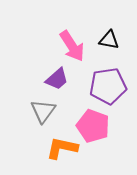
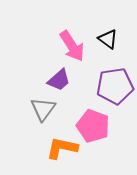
black triangle: moved 1 px left, 1 px up; rotated 25 degrees clockwise
purple trapezoid: moved 2 px right, 1 px down
purple pentagon: moved 7 px right
gray triangle: moved 2 px up
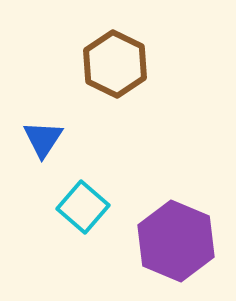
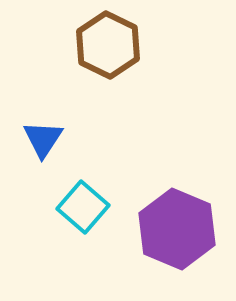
brown hexagon: moved 7 px left, 19 px up
purple hexagon: moved 1 px right, 12 px up
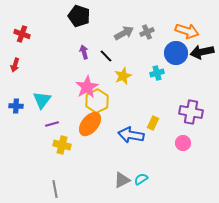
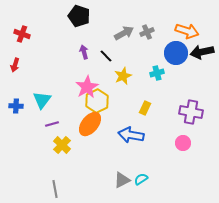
yellow rectangle: moved 8 px left, 15 px up
yellow cross: rotated 30 degrees clockwise
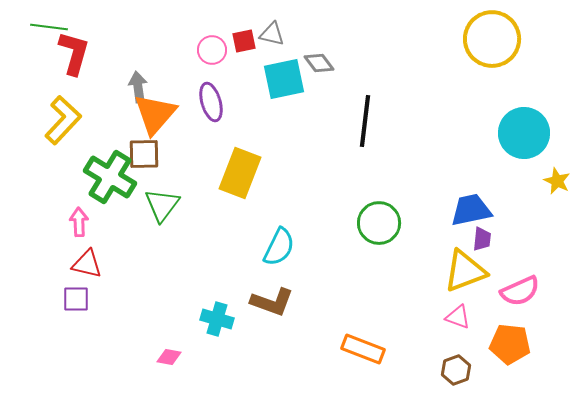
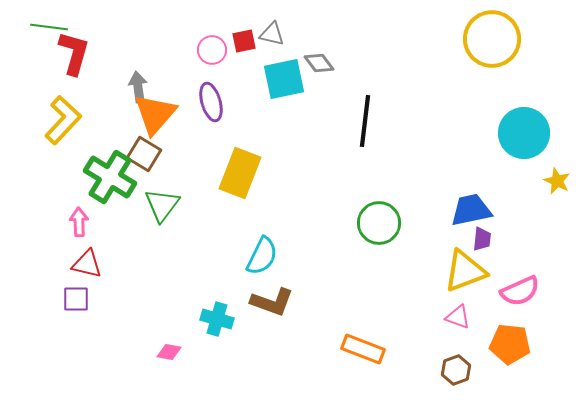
brown square: rotated 32 degrees clockwise
cyan semicircle: moved 17 px left, 9 px down
pink diamond: moved 5 px up
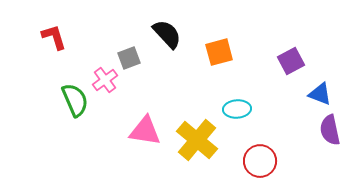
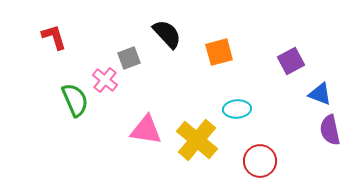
pink cross: rotated 15 degrees counterclockwise
pink triangle: moved 1 px right, 1 px up
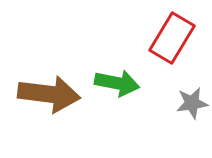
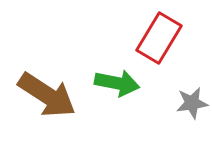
red rectangle: moved 13 px left
brown arrow: moved 2 px left, 1 px down; rotated 26 degrees clockwise
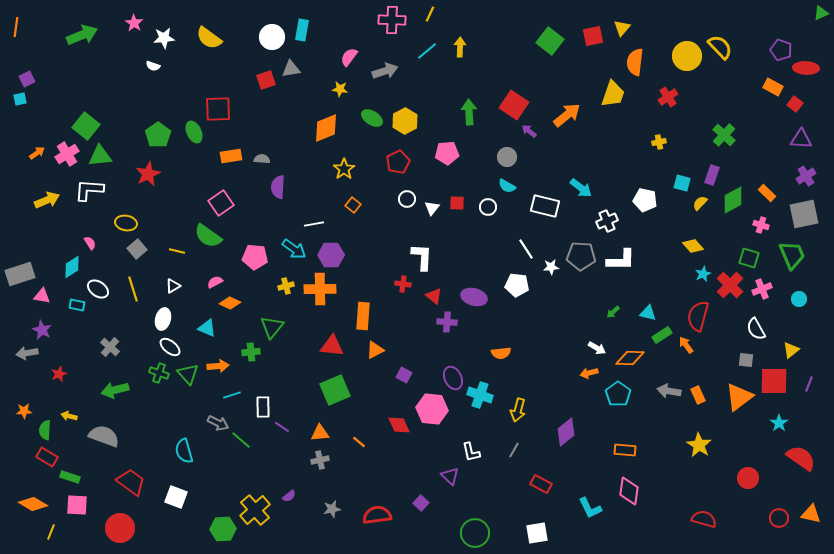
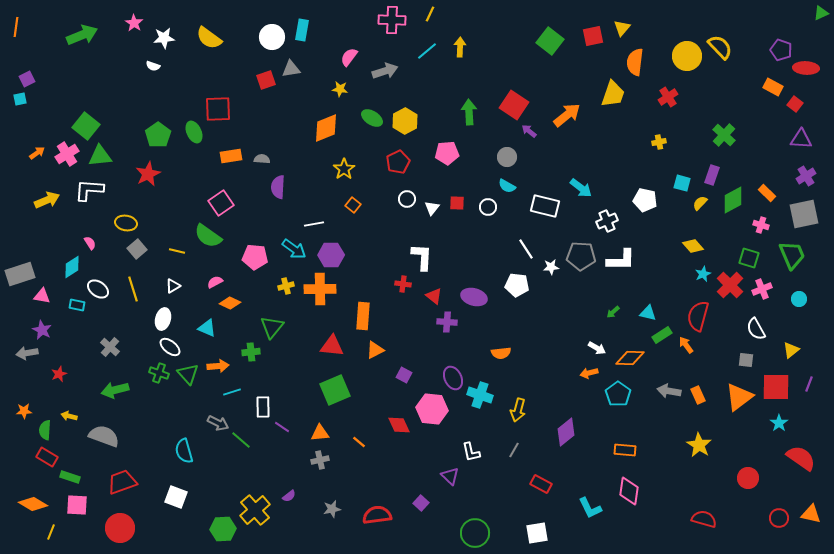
red square at (774, 381): moved 2 px right, 6 px down
cyan line at (232, 395): moved 3 px up
red trapezoid at (131, 482): moved 9 px left; rotated 56 degrees counterclockwise
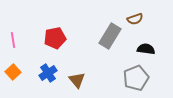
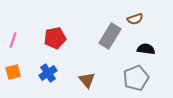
pink line: rotated 28 degrees clockwise
orange square: rotated 28 degrees clockwise
brown triangle: moved 10 px right
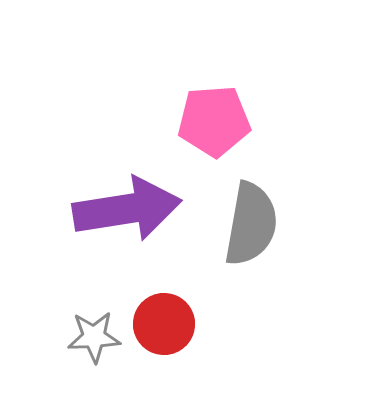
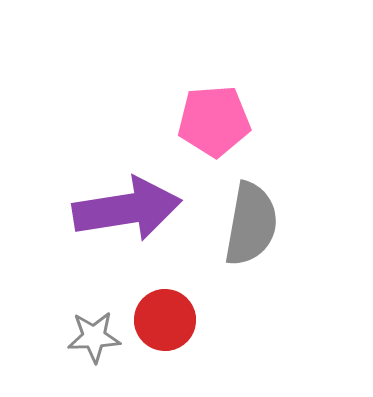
red circle: moved 1 px right, 4 px up
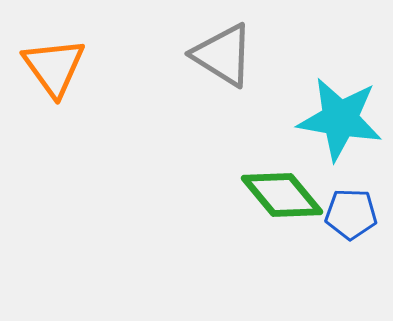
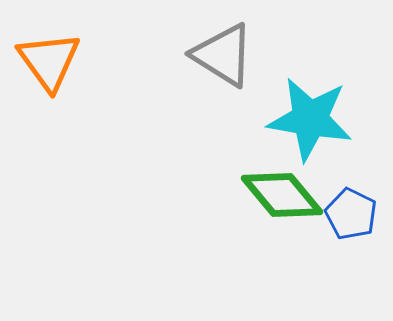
orange triangle: moved 5 px left, 6 px up
cyan star: moved 30 px left
blue pentagon: rotated 24 degrees clockwise
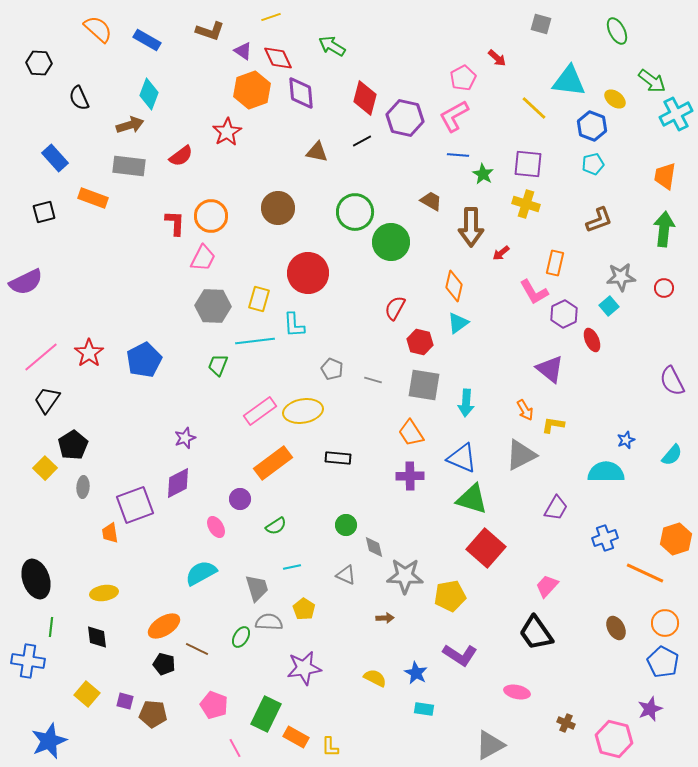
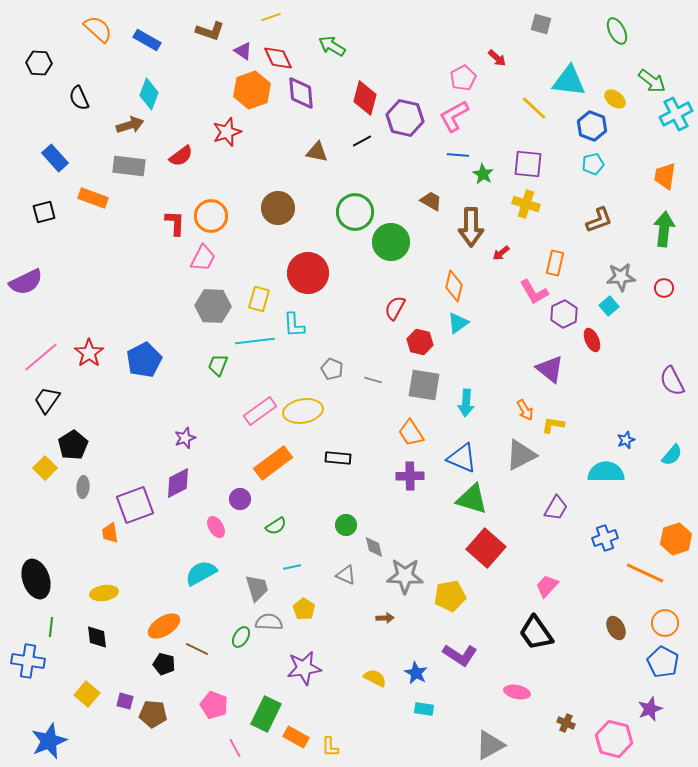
red star at (227, 132): rotated 12 degrees clockwise
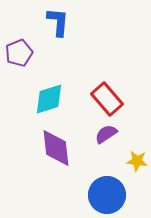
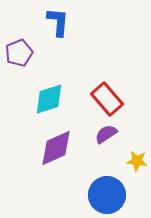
purple diamond: rotated 72 degrees clockwise
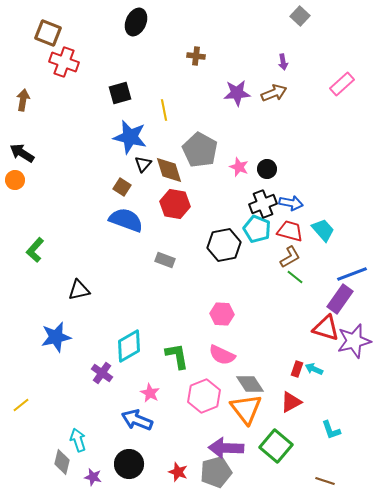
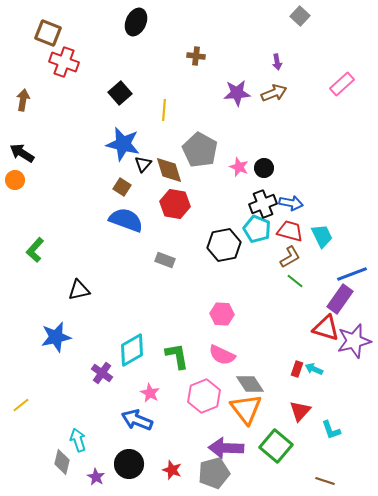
purple arrow at (283, 62): moved 6 px left
black square at (120, 93): rotated 25 degrees counterclockwise
yellow line at (164, 110): rotated 15 degrees clockwise
blue star at (130, 137): moved 7 px left, 7 px down
black circle at (267, 169): moved 3 px left, 1 px up
cyan trapezoid at (323, 230): moved 1 px left, 6 px down; rotated 15 degrees clockwise
green line at (295, 277): moved 4 px down
cyan diamond at (129, 346): moved 3 px right, 4 px down
red triangle at (291, 402): moved 9 px right, 9 px down; rotated 20 degrees counterclockwise
red star at (178, 472): moved 6 px left, 2 px up
gray pentagon at (216, 472): moved 2 px left, 1 px down
purple star at (93, 477): moved 3 px right; rotated 18 degrees clockwise
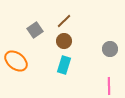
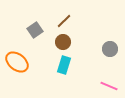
brown circle: moved 1 px left, 1 px down
orange ellipse: moved 1 px right, 1 px down
pink line: rotated 66 degrees counterclockwise
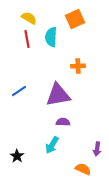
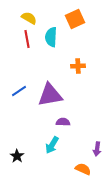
purple triangle: moved 8 px left
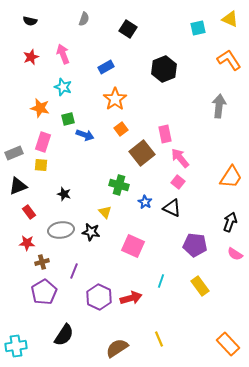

| Requirement |
Word for word, give the listing above again, but drop any pictures.

| Exercise solution |
black triangle: moved 1 px left, 1 px up; rotated 25 degrees clockwise
purple trapezoid: moved 2 px right, 1 px down
purple pentagon: moved 7 px right
gray triangle: moved 2 px up
brown hexagon: moved 7 px left, 19 px up
purple hexagon: moved 1 px right, 12 px up
yellow rectangle: moved 8 px left, 15 px up
yellow cross: rotated 30 degrees clockwise
brown square: rotated 32 degrees clockwise
cyan semicircle: moved 17 px left, 9 px down
pink diamond: moved 5 px up
pink cross: rotated 15 degrees counterclockwise
pink triangle: moved 1 px right, 1 px up
red rectangle: moved 13 px left
brown arrow: moved 2 px left, 1 px down; rotated 26 degrees clockwise
red square at (774, 381): moved 2 px right, 6 px down
cyan line at (232, 395): moved 3 px up
red trapezoid at (131, 482): moved 9 px left; rotated 56 degrees counterclockwise
pink line: rotated 28 degrees clockwise
orange square: rotated 28 degrees clockwise
brown triangle: moved 10 px right
red circle: moved 1 px right, 4 px up
orange triangle: moved 5 px left, 6 px up
cyan star: moved 30 px left
blue pentagon: rotated 24 degrees clockwise
red star at (227, 132): rotated 12 degrees clockwise
purple diamond: rotated 72 degrees clockwise
purple arrow at (283, 62): moved 6 px left
black square at (120, 93): rotated 25 degrees counterclockwise
yellow line at (164, 110): rotated 15 degrees clockwise
blue star at (130, 137): moved 7 px left, 7 px down
black circle at (267, 169): moved 3 px left, 1 px up
cyan trapezoid at (323, 230): moved 1 px left, 6 px down; rotated 15 degrees clockwise
green line at (295, 277): moved 4 px down
cyan diamond at (129, 346): moved 3 px right, 4 px down
red triangle at (291, 402): moved 9 px right, 9 px down; rotated 20 degrees counterclockwise
red star at (178, 472): moved 6 px left, 2 px up
gray pentagon at (216, 472): moved 2 px left, 1 px down
purple star at (93, 477): moved 3 px right; rotated 18 degrees clockwise
brown circle: moved 1 px left, 1 px down
orange ellipse: moved 1 px right, 1 px down
pink line: rotated 66 degrees counterclockwise
purple triangle: moved 8 px left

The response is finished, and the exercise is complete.